*** Supplied information ***

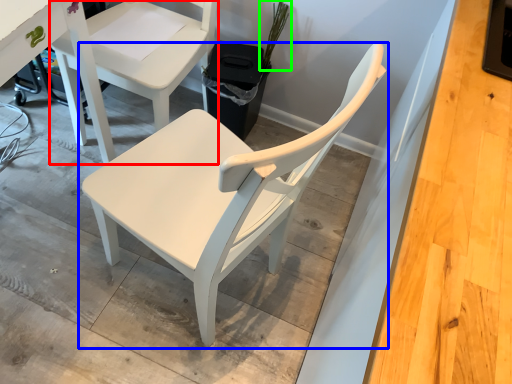
Question: Which is nearer to the chair (highlighted by a red box)? chair (highlighted by a blue box) or plant (highlighted by a green box).

Choices:
 (A) chair
 (B) plant

Answer: (B)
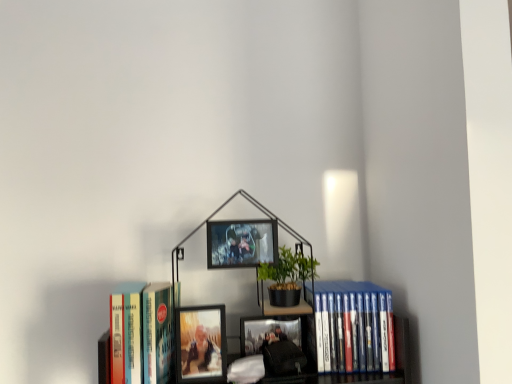
Question: Considering the positions of metallic silver picture frame at center, which is the 1th picture frame from top to bottom, and blue plastic dvds at right, which is the second book from left to right, in the image, is metallic silver picture frame at center, which is the 1th picture frame from top to bottom, bigger or smaller than blue plastic dvds at right, which is the second book from left to right,?

Choices:
 (A) big
 (B) small

Answer: (B)

Question: Is metallic silver picture frame at center, marked as the 2th picture frame in a bottom-to-top arrangement, taller or shorter than blue plastic dvds at right, which is the second book from left to right?

Choices:
 (A) short
 (B) tall

Answer: (A)

Question: Which of these objects is positioned closest to the blue plastic dvds at right, which is the second book from left to right?

Choices:
 (A) matte glass photo frame at center, the 2th picture frame in the top-to-bottom sequence
 (B) hardcover book at left, marked as the 1th book in a left-to-right arrangement
 (C) metallic silver picture frame at center, marked as the 2th picture frame in a bottom-to-top arrangement

Answer: (C)

Question: Which object is the closest to the blue plastic dvds at right, which is the second book from left to right?

Choices:
 (A) hardcover book at left, placed as the second book when sorted from right to left
 (B) metallic silver picture frame at center, marked as the 2th picture frame in a bottom-to-top arrangement
 (C) matte glass photo frame at center, which ranks as the first picture frame in bottom-to-top order

Answer: (B)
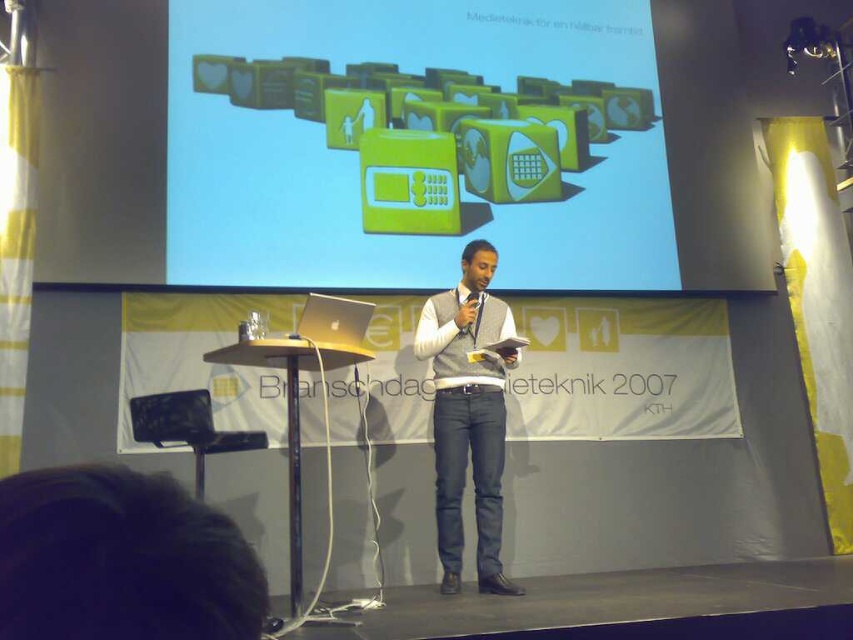
Can you confirm if green glossy microwave at upper center is positioned to the left of black plastic microphone at center?

Yes, green glossy microwave at upper center is to the left of black plastic microphone at center.

Is green glossy microwave at upper center in front of black plastic microphone at center?

That is False.

Is point (297, 276) farther from camera compared to point (471, 294)?

Yes, point (297, 276) is behind point (471, 294).

In order to click on green glossy microwave at upper center in this screenshot , I will do `click(415, 144)`.

Is green glossy microwave at upper center thinner than gray sweater vest at center?

In fact, green glossy microwave at upper center might be wider than gray sweater vest at center.

Consider the image. Which of these two, green glossy microwave at upper center or gray sweater vest at center, stands shorter?

gray sweater vest at center

Between point (202, 273) and point (469, 307), which one is positioned behind?

Positioned behind is point (202, 273).

Image resolution: width=853 pixels, height=640 pixels. Identify the location of green glossy microwave at upper center. (415, 144).

Does gray sweater vest at center appear under black plastic microphone at center?

Correct, gray sweater vest at center is located below black plastic microphone at center.

Locate an element on the screen. gray sweater vest at center is located at coordinates (467, 417).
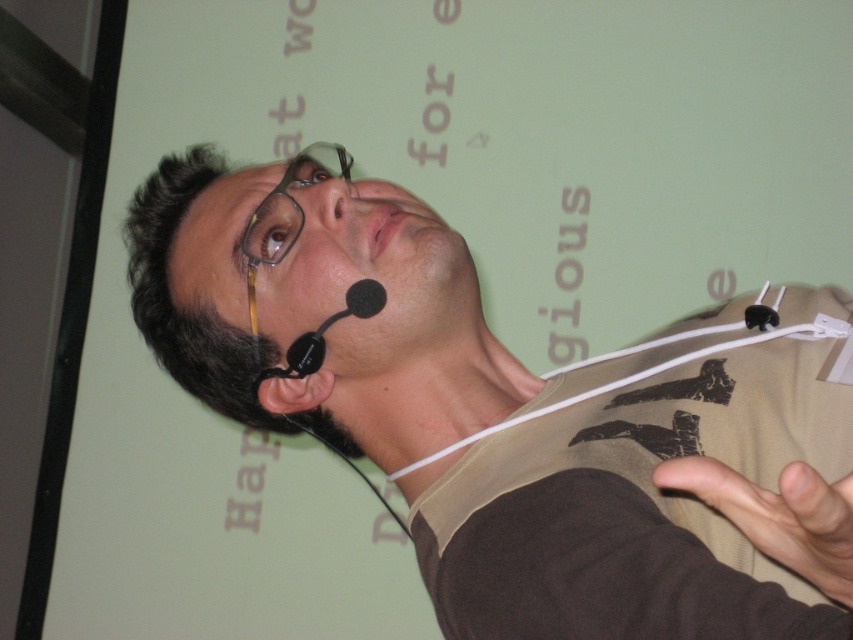
Can you confirm if matte black shirt at center is smaller than brown plastic glasses at upper center?

No, matte black shirt at center is not smaller than brown plastic glasses at upper center.

Between matte black shirt at center and brown plastic glasses at upper center, which one has less height?

brown plastic glasses at upper center

Who is more distant from viewer, (711, 442) or (283, 189)?

The point (283, 189) is behind.

Identify the location of matte black shirt at center. (508, 416).

Which is more to the left, brown fabric hand at lower right or brown plastic glasses at upper center?

From the viewer's perspective, brown plastic glasses at upper center appears more on the left side.

Who is shorter, brown fabric hand at lower right or brown plastic glasses at upper center?

Standing shorter between the two is brown fabric hand at lower right.

The width and height of the screenshot is (853, 640). What do you see at coordinates (778, 516) in the screenshot? I see `brown fabric hand at lower right` at bounding box center [778, 516].

This screenshot has width=853, height=640. In order to click on brown fabric hand at lower right in this screenshot , I will do `click(778, 516)`.

Is matte black shirt at center taller than brown fabric hand at lower right?

Correct, matte black shirt at center is much taller as brown fabric hand at lower right.

Does point (786, 364) lie in front of point (845, 582)?

No, it is not.

Which is in front, point (447, 225) or point (796, 486)?

Point (796, 486) is in front.

The height and width of the screenshot is (640, 853). Identify the location of matte black shirt at center. (508, 416).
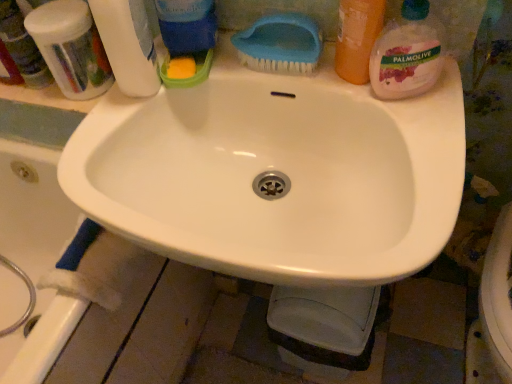
What is the approximate width of translucent plastic toothbrushes at upper left?

4.48 inches.

Describe the element at coordinates (357, 38) in the screenshot. The width and height of the screenshot is (512, 384). I see `translucent orange soap at upper right, which ranks as the 3th cleaning product in left-to-right order` at that location.

The image size is (512, 384). What are the coordinates of `white glossy sink at center` in the screenshot? It's located at (276, 174).

The height and width of the screenshot is (384, 512). What do you see at coordinates (276, 174) in the screenshot?
I see `white glossy sink at center` at bounding box center [276, 174].

Identify the location of translucent plastic toothbrushes at upper left. The width and height of the screenshot is (512, 384). (71, 48).

Is point (335, 56) closer or farther from the camera than point (50, 61)?

Point (335, 56) is closer to the camera than point (50, 61).

What's the angular difference between translucent orange soap at upper right, which ranks as the 3th cleaning product in left-to-right order, and translucent plastic toothbrushes at upper left's facing directions?

38 degrees.

Between translucent orange soap at upper right, placed as the second cleaning product when sorted from right to left, and translucent plastic toothbrushes at upper left, which one has smaller size?

Smaller between the two is translucent orange soap at upper right, placed as the second cleaning product when sorted from right to left.

From the image's perspective, is translucent orange soap at upper right, which ranks as the 3th cleaning product in left-to-right order, below translucent plastic toothbrushes at upper left?

Yes.

Which is nearer, (x=380, y=17) or (x=304, y=66)?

*** End of Supplied information ***

- **Your objective**
Copy every record above word for word, keeping its original wording and order. Leave out the pictures.

- **Task solution**
Question: Which is nearer to the chair (highlighted by a red box)? chair (highlighted by a blue box) or plant (highlighted by a green box).

Choices:
 (A) chair
 (B) plant

Answer: (B)
Question: Considering the positions of metallic silver picture frame at center, which is the 1th picture frame from top to bottom, and blue plastic dvds at right, which is the second book from left to right, in the image, is metallic silver picture frame at center, which is the 1th picture frame from top to bottom, bigger or smaller than blue plastic dvds at right, which is the second book from left to right,?

Choices:
 (A) big
 (B) small

Answer: (B)

Question: Is metallic silver picture frame at center, marked as the 2th picture frame in a bottom-to-top arrangement, taller or shorter than blue plastic dvds at right, which is the second book from left to right?

Choices:
 (A) short
 (B) tall

Answer: (A)

Question: Which of these objects is positioned closest to the blue plastic dvds at right, which is the second book from left to right?

Choices:
 (A) matte glass photo frame at center, the 2th picture frame in the top-to-bottom sequence
 (B) hardcover book at left, marked as the 1th book in a left-to-right arrangement
 (C) metallic silver picture frame at center, marked as the 2th picture frame in a bottom-to-top arrangement

Answer: (C)

Question: Which object is the closest to the blue plastic dvds at right, which is the second book from left to right?

Choices:
 (A) hardcover book at left, placed as the second book when sorted from right to left
 (B) metallic silver picture frame at center, marked as the 2th picture frame in a bottom-to-top arrangement
 (C) matte glass photo frame at center, which ranks as the first picture frame in bottom-to-top order

Answer: (B)
Can you confirm if green glossy microwave at upper center is positioned to the left of black plastic microphone at center?

Yes, green glossy microwave at upper center is to the left of black plastic microphone at center.

Is green glossy microwave at upper center in front of black plastic microphone at center?

That is False.

Is point (297, 276) farther from camera compared to point (471, 294)?

Yes, point (297, 276) is behind point (471, 294).

In order to click on green glossy microwave at upper center in this screenshot , I will do `click(415, 144)`.

Is green glossy microwave at upper center thinner than gray sweater vest at center?

In fact, green glossy microwave at upper center might be wider than gray sweater vest at center.

Consider the image. Which of these two, green glossy microwave at upper center or gray sweater vest at center, stands shorter?

gray sweater vest at center

Between point (202, 273) and point (469, 307), which one is positioned behind?

Positioned behind is point (202, 273).

Image resolution: width=853 pixels, height=640 pixels. Identify the location of green glossy microwave at upper center. (415, 144).

Does gray sweater vest at center appear under black plastic microphone at center?

Correct, gray sweater vest at center is located below black plastic microphone at center.

Locate an element on the screen. gray sweater vest at center is located at coordinates (467, 417).
Can you confirm if matte black shirt at center is smaller than brown plastic glasses at upper center?

No, matte black shirt at center is not smaller than brown plastic glasses at upper center.

Between matte black shirt at center and brown plastic glasses at upper center, which one has less height?

brown plastic glasses at upper center

Who is more distant from viewer, (711, 442) or (283, 189)?

The point (283, 189) is behind.

Identify the location of matte black shirt at center. (508, 416).

Which is more to the left, brown fabric hand at lower right or brown plastic glasses at upper center?

From the viewer's perspective, brown plastic glasses at upper center appears more on the left side.

Who is shorter, brown fabric hand at lower right or brown plastic glasses at upper center?

Standing shorter between the two is brown fabric hand at lower right.

The width and height of the screenshot is (853, 640). What do you see at coordinates (778, 516) in the screenshot? I see `brown fabric hand at lower right` at bounding box center [778, 516].

This screenshot has width=853, height=640. In order to click on brown fabric hand at lower right in this screenshot , I will do `click(778, 516)`.

Is matte black shirt at center taller than brown fabric hand at lower right?

Correct, matte black shirt at center is much taller as brown fabric hand at lower right.

Does point (786, 364) lie in front of point (845, 582)?

No, it is not.

Which is in front, point (447, 225) or point (796, 486)?

Point (796, 486) is in front.

The height and width of the screenshot is (640, 853). Identify the location of matte black shirt at center. (508, 416).
What is the approximate width of translucent plastic toothbrushes at upper left?

4.48 inches.

Describe the element at coordinates (357, 38) in the screenshot. The width and height of the screenshot is (512, 384). I see `translucent orange soap at upper right, which ranks as the 3th cleaning product in left-to-right order` at that location.

The image size is (512, 384). What are the coordinates of `white glossy sink at center` in the screenshot? It's located at (276, 174).

The height and width of the screenshot is (384, 512). What do you see at coordinates (276, 174) in the screenshot?
I see `white glossy sink at center` at bounding box center [276, 174].

Identify the location of translucent plastic toothbrushes at upper left. The width and height of the screenshot is (512, 384). (71, 48).

Is point (335, 56) closer or farther from the camera than point (50, 61)?

Point (335, 56) is closer to the camera than point (50, 61).

What's the angular difference between translucent orange soap at upper right, which ranks as the 3th cleaning product in left-to-right order, and translucent plastic toothbrushes at upper left's facing directions?

38 degrees.

Between translucent orange soap at upper right, placed as the second cleaning product when sorted from right to left, and translucent plastic toothbrushes at upper left, which one has smaller size?

Smaller between the two is translucent orange soap at upper right, placed as the second cleaning product when sorted from right to left.

From the image's perspective, is translucent orange soap at upper right, which ranks as the 3th cleaning product in left-to-right order, below translucent plastic toothbrushes at upper left?

Yes.

Which is nearer, (x=380, y=17) or (x=304, y=66)?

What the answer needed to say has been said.